• **WORK REQUEST**
Return all lines in the data where the string "none" can be found.
________________________________________
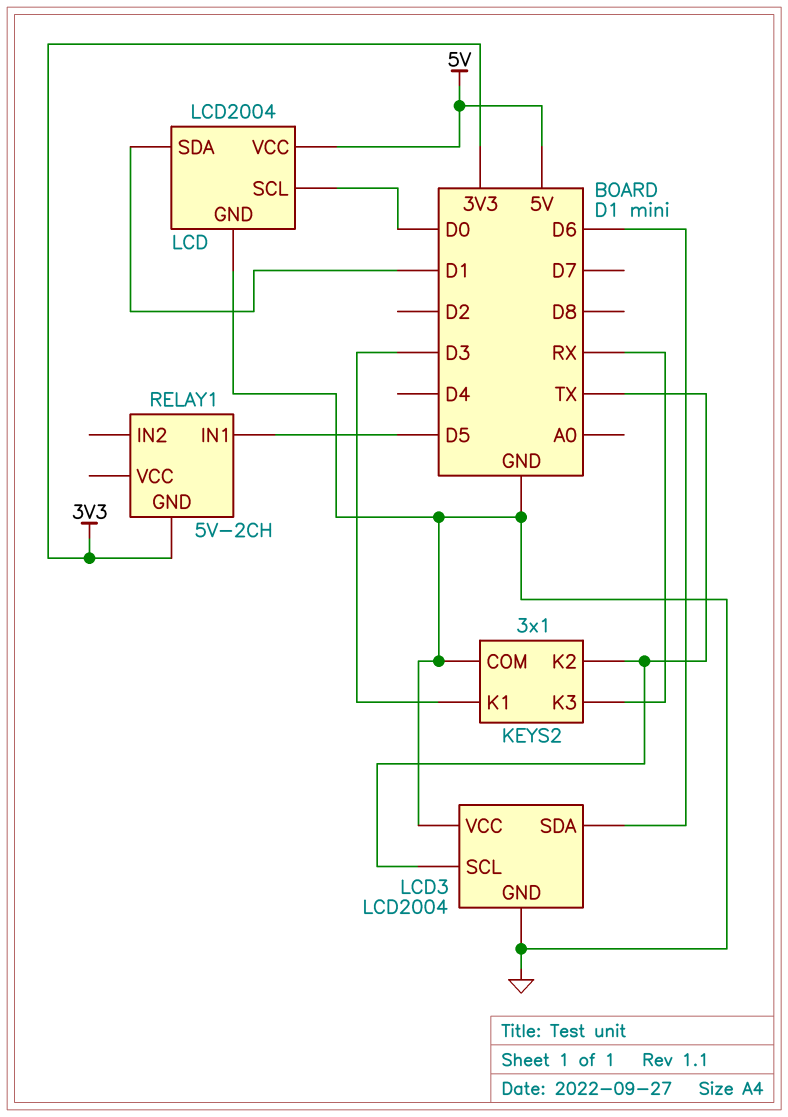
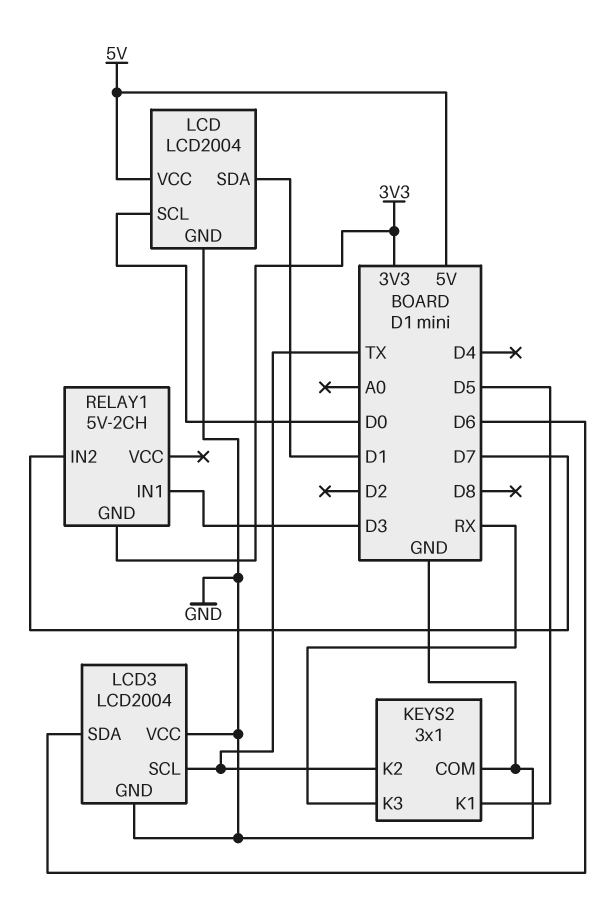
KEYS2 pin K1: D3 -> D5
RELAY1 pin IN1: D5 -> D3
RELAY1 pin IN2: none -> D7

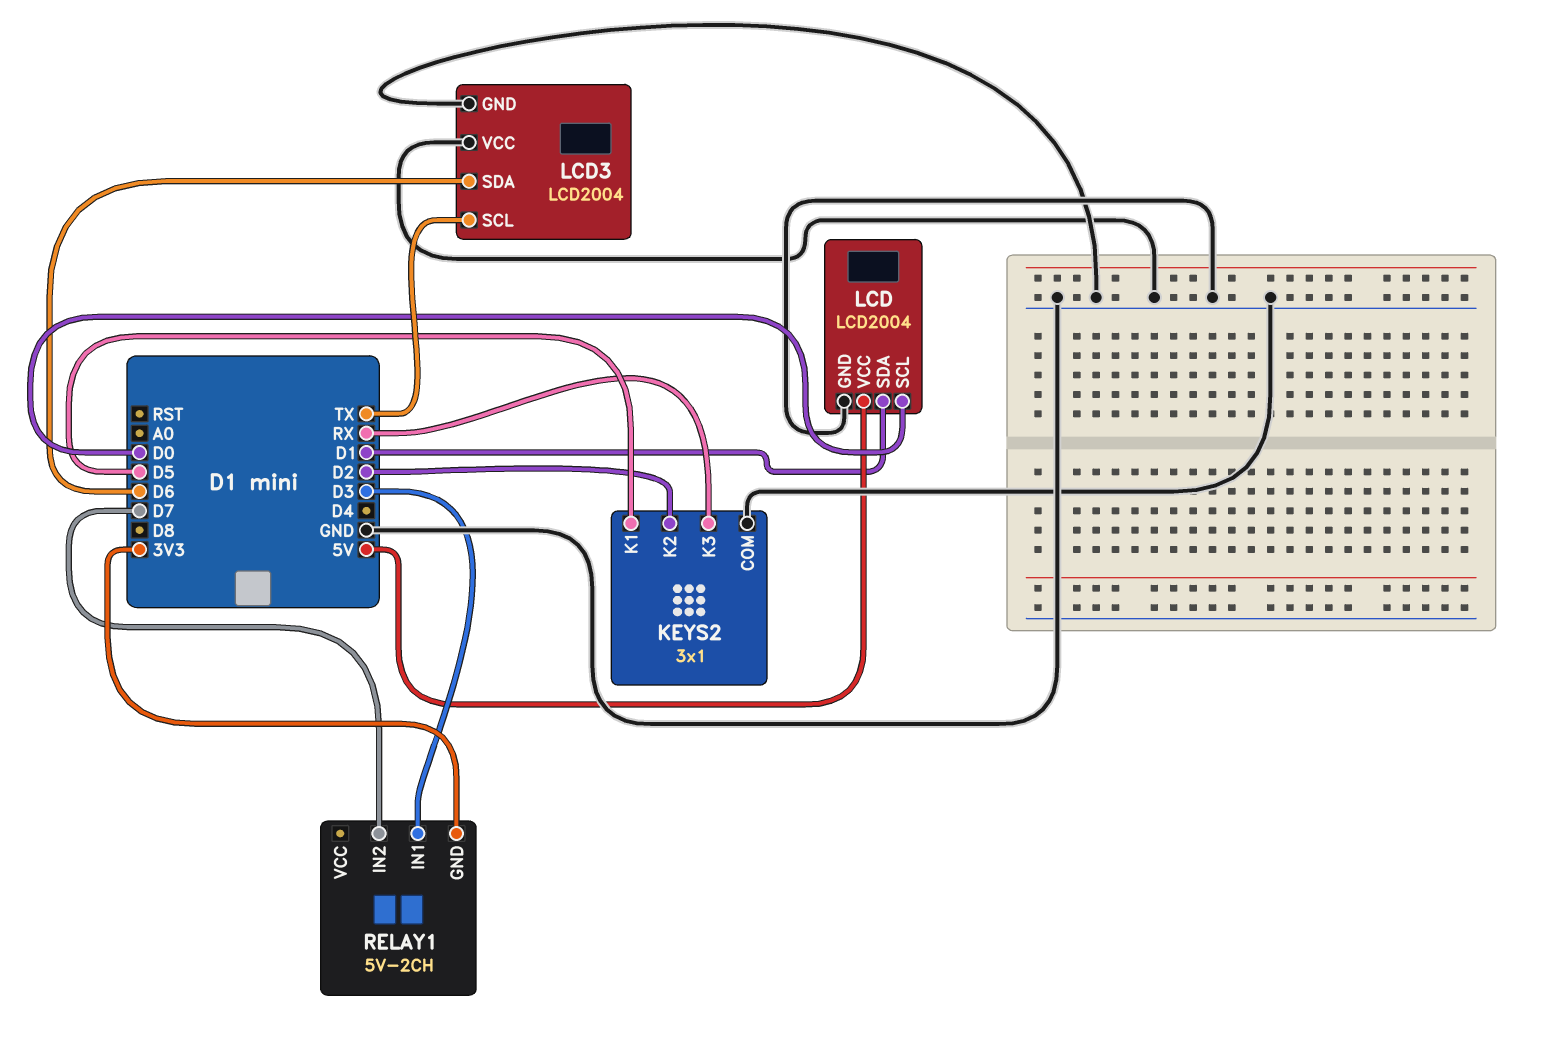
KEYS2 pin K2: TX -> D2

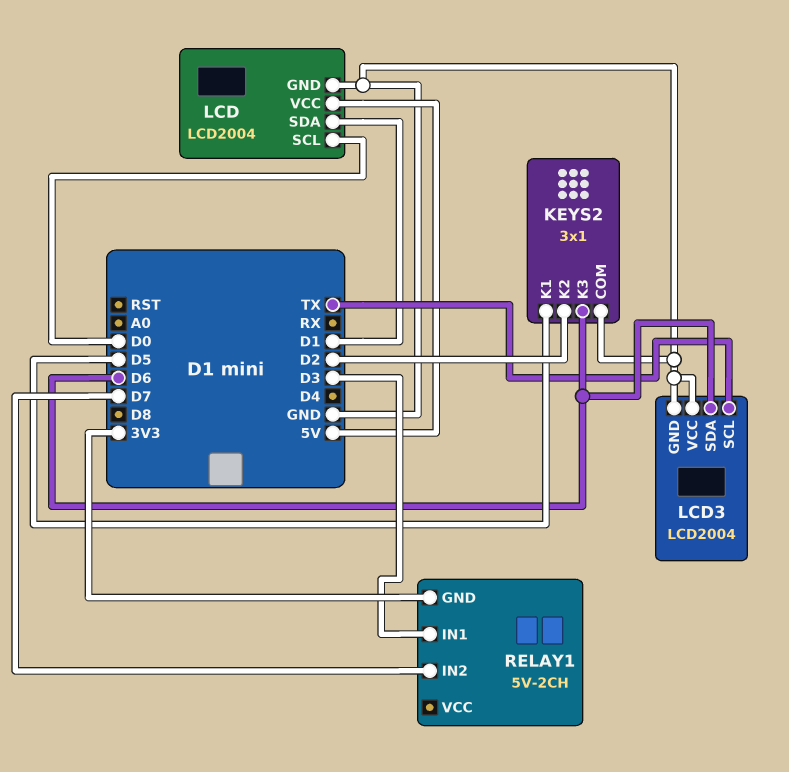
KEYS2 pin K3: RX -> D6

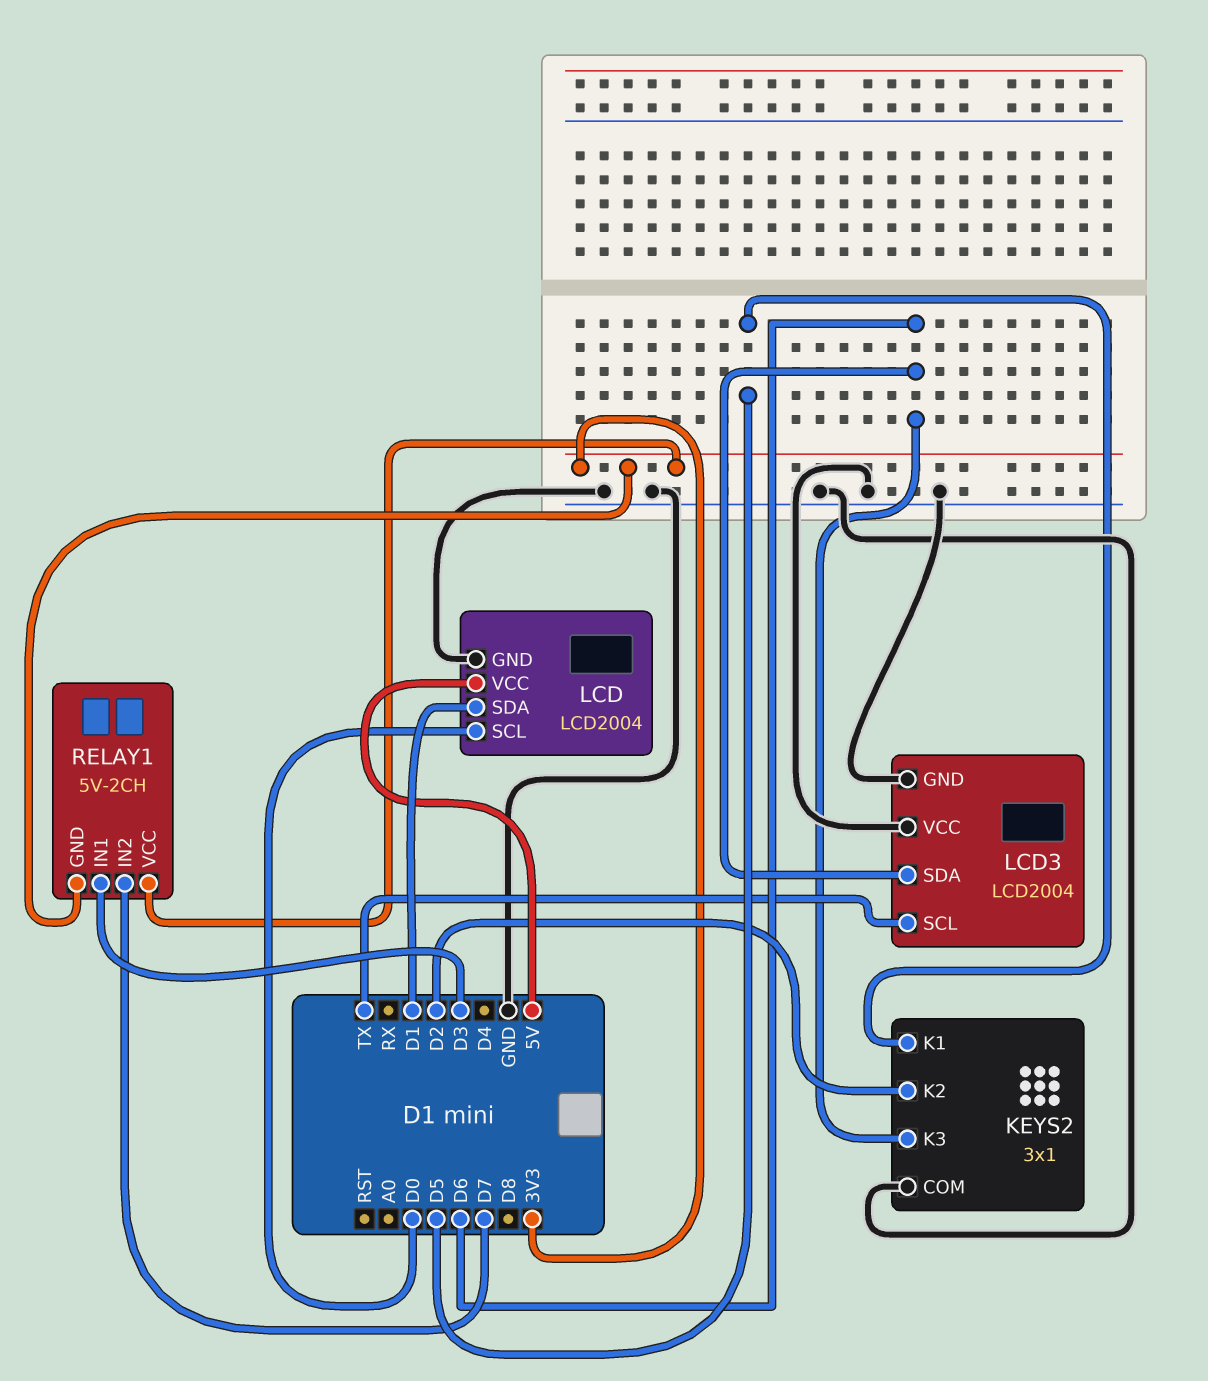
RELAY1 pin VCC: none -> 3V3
________________________________________
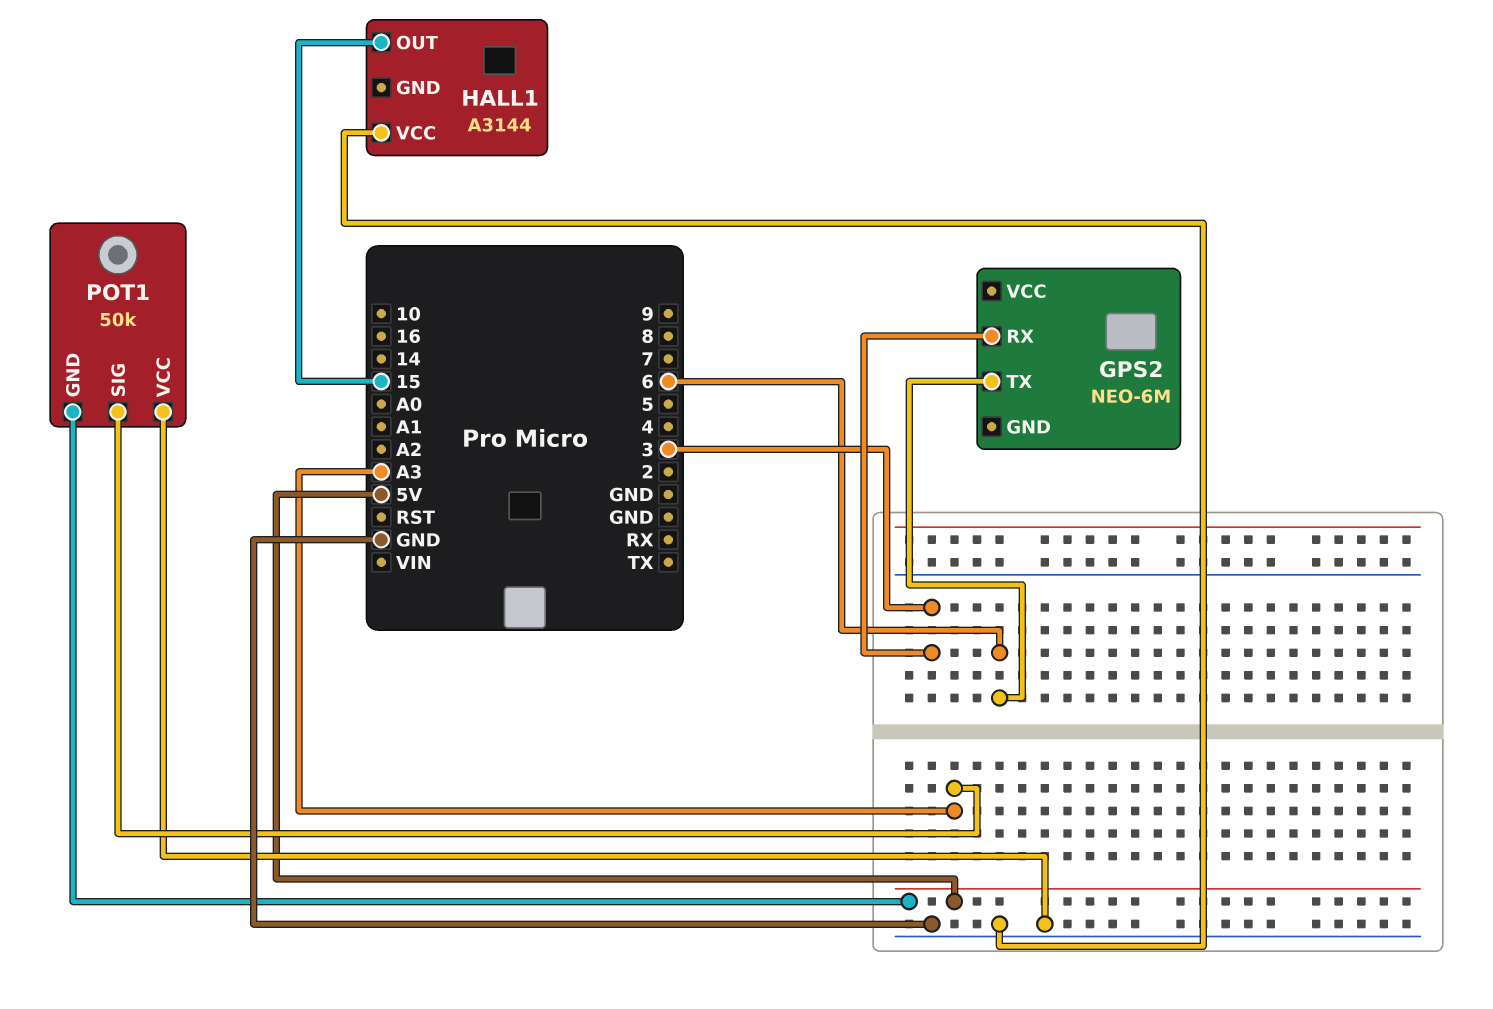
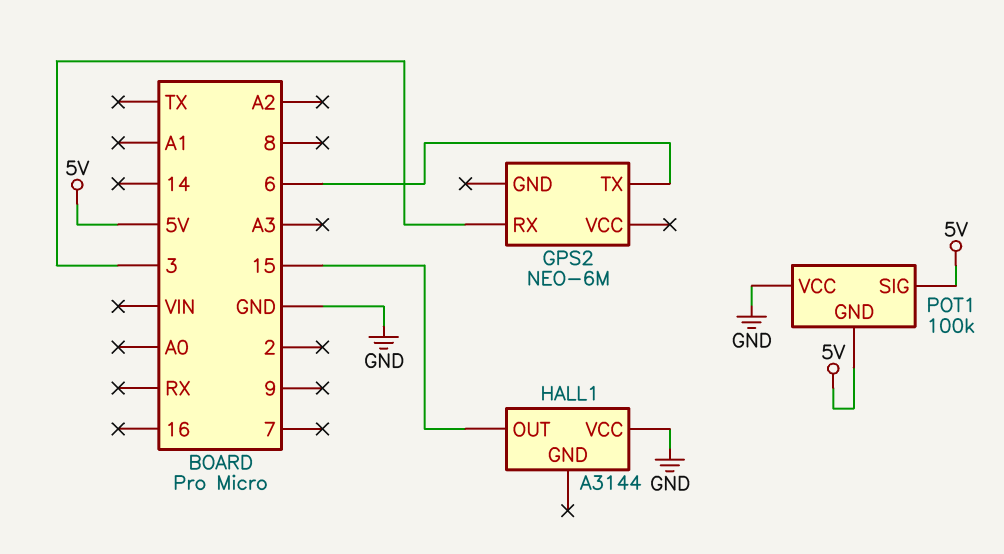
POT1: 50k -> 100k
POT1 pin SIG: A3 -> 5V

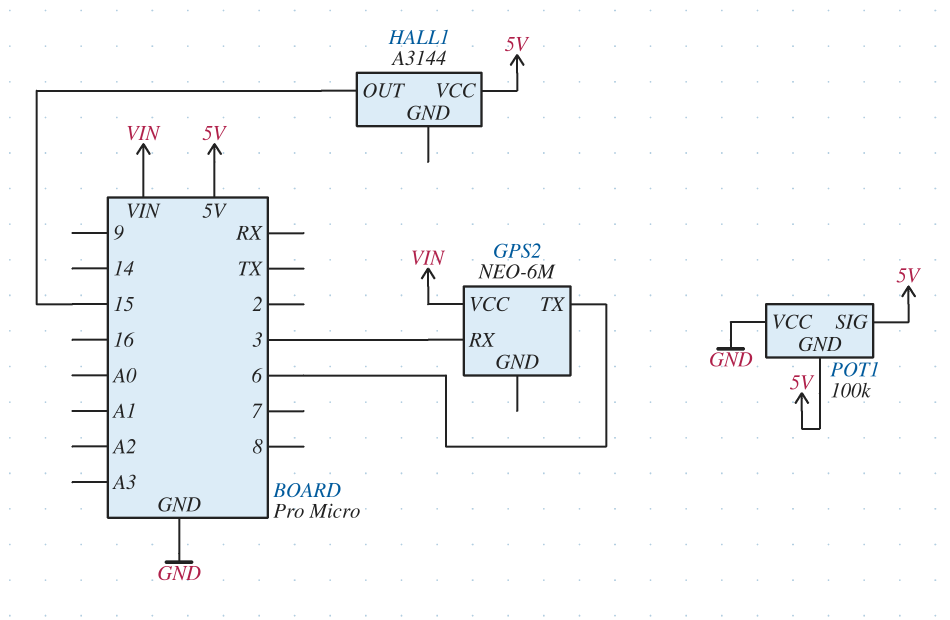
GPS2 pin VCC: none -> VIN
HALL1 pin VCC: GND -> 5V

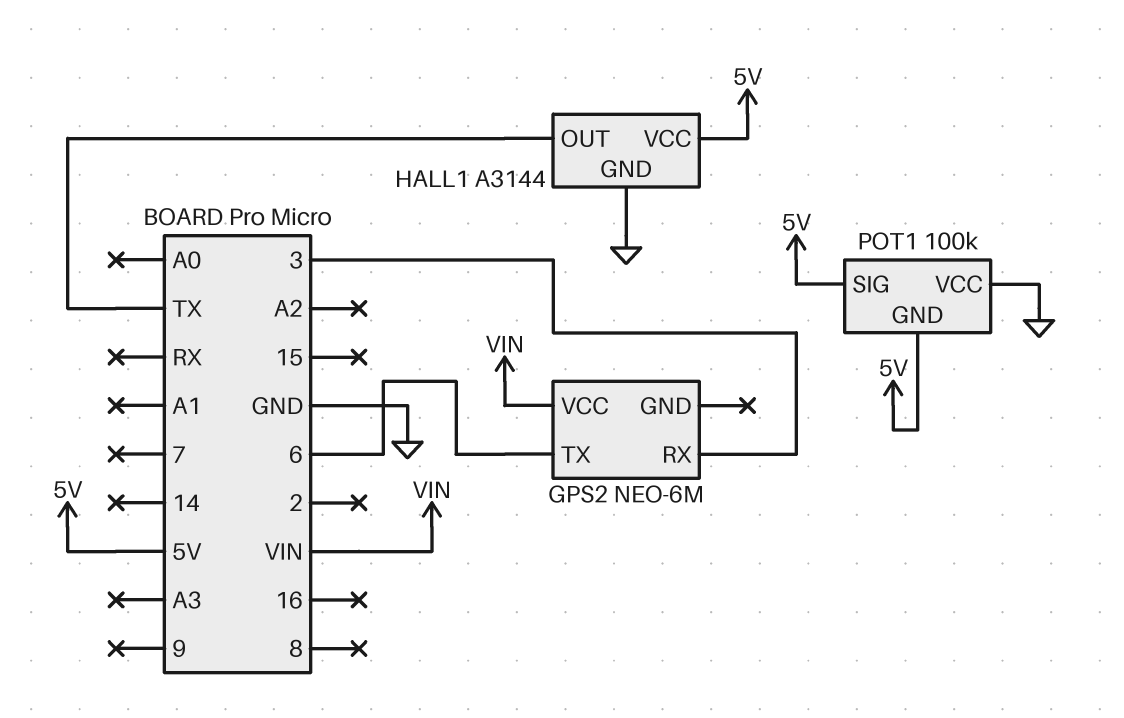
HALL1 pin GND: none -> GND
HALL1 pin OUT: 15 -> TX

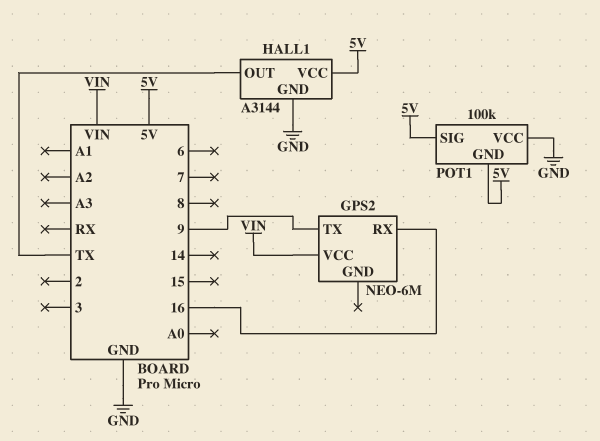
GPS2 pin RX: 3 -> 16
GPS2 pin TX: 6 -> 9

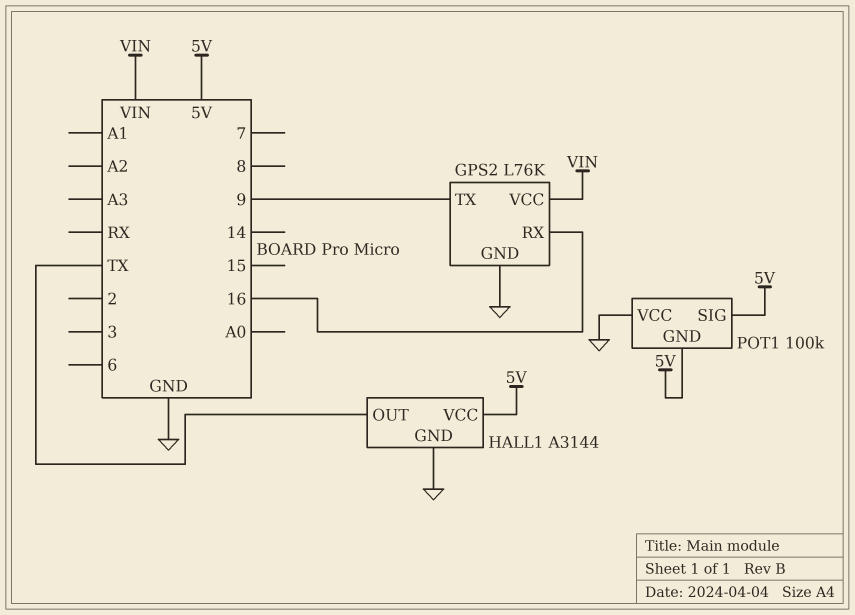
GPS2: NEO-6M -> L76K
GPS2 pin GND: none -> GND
________________________________________
• **TASK RESULT**
RELAY1 pin IN2: none -> D7
RELAY1 pin VCC: none -> 3V3
GPS2 pin VCC: none -> VIN
HALL1 pin GND: none -> GND
GPS2 pin GND: none -> GND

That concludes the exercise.